■ **Exercise aim**
When you copy the data that follows, reproduce every word exactly and leave out the images.

___ Information provided

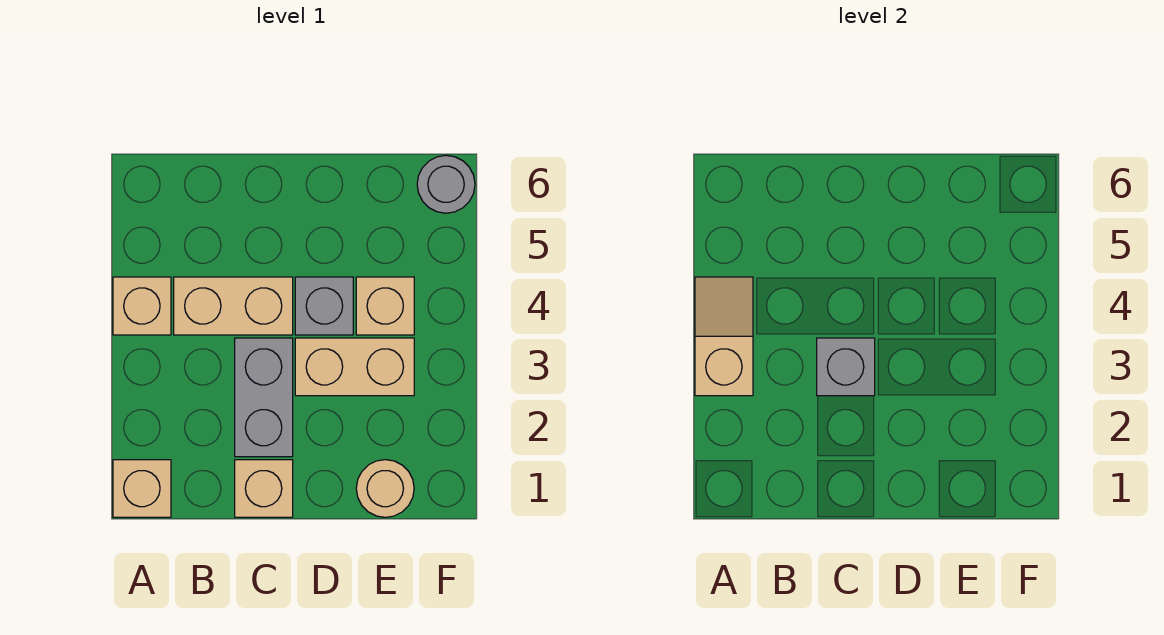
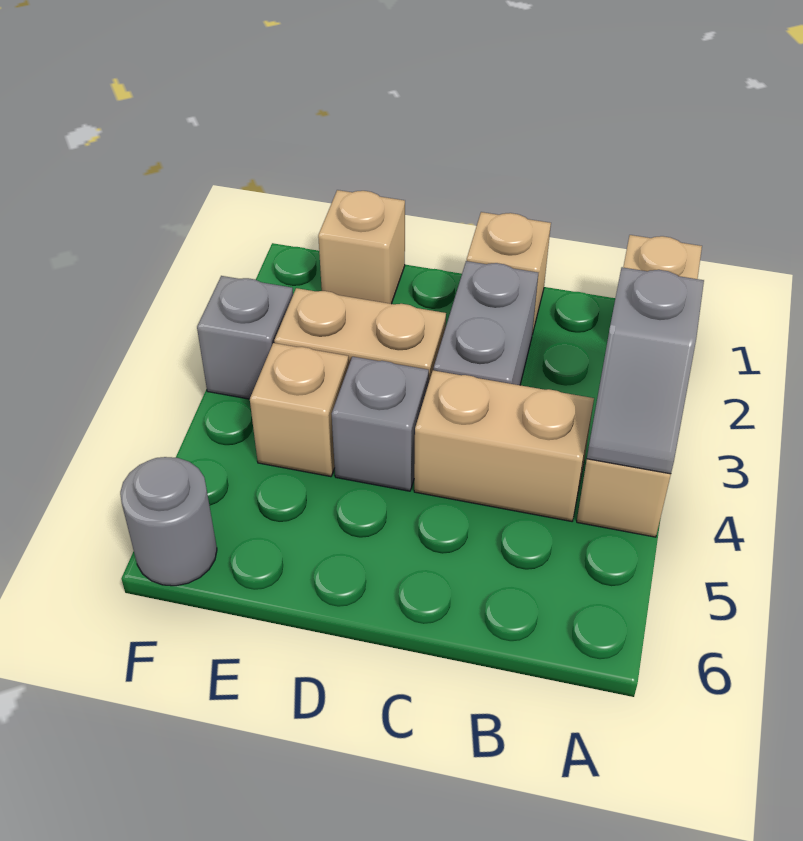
tan slope A3:A4 level 2 top 3 -> grey slope A3:A4 level 2 top 3
grey brick C3 level 2 -> grey brick F3 level 1
tan round brick E1 level 1 -> tan brick E1 level 1

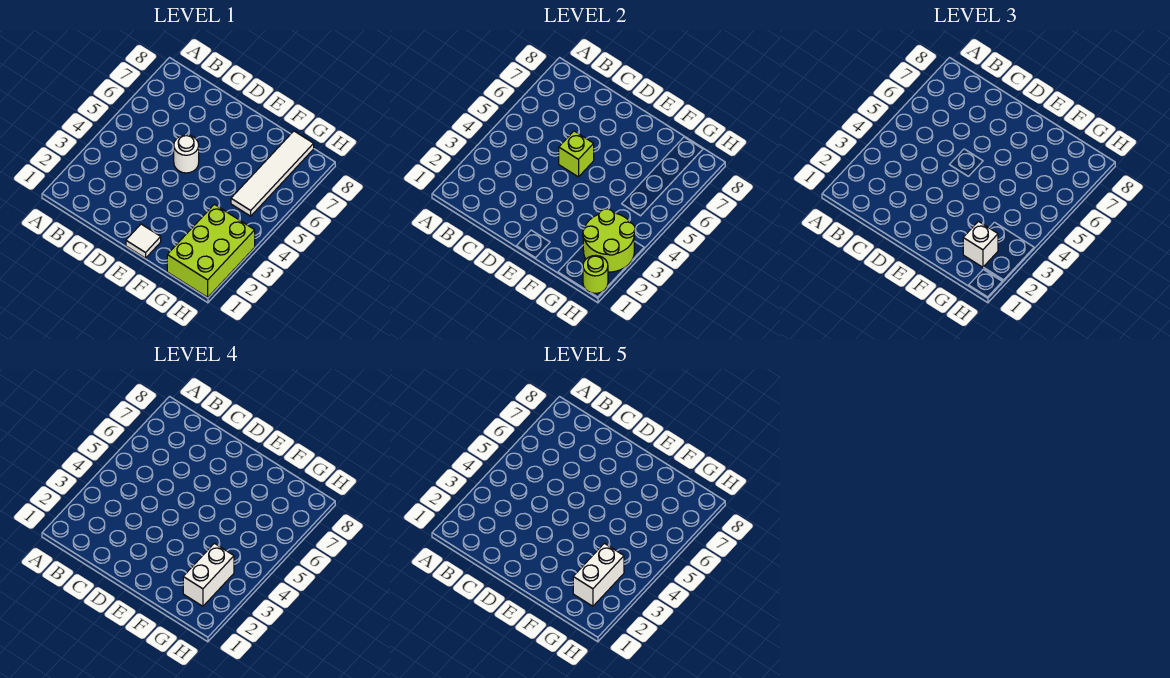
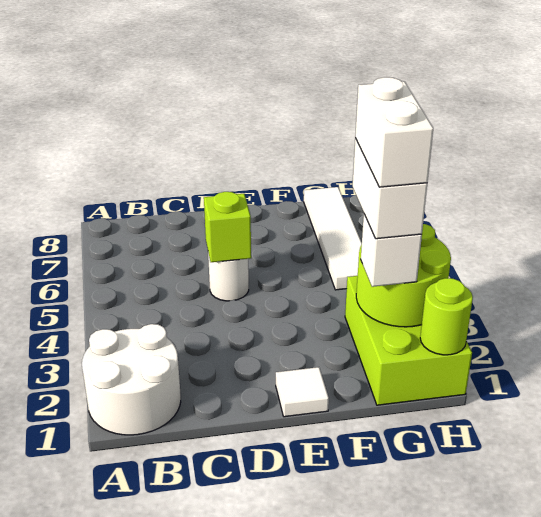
none -> white round brick A1:B2 level 1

______

■ **Response for this exercise**
tan slope A3:A4 level 2 top 3 -> grey slope A3:A4 level 2 top 3
grey brick C3 level 2 -> grey brick F3 level 1
tan round brick E1 level 1 -> tan brick E1 level 1

none -> white round brick A1:B2 level 1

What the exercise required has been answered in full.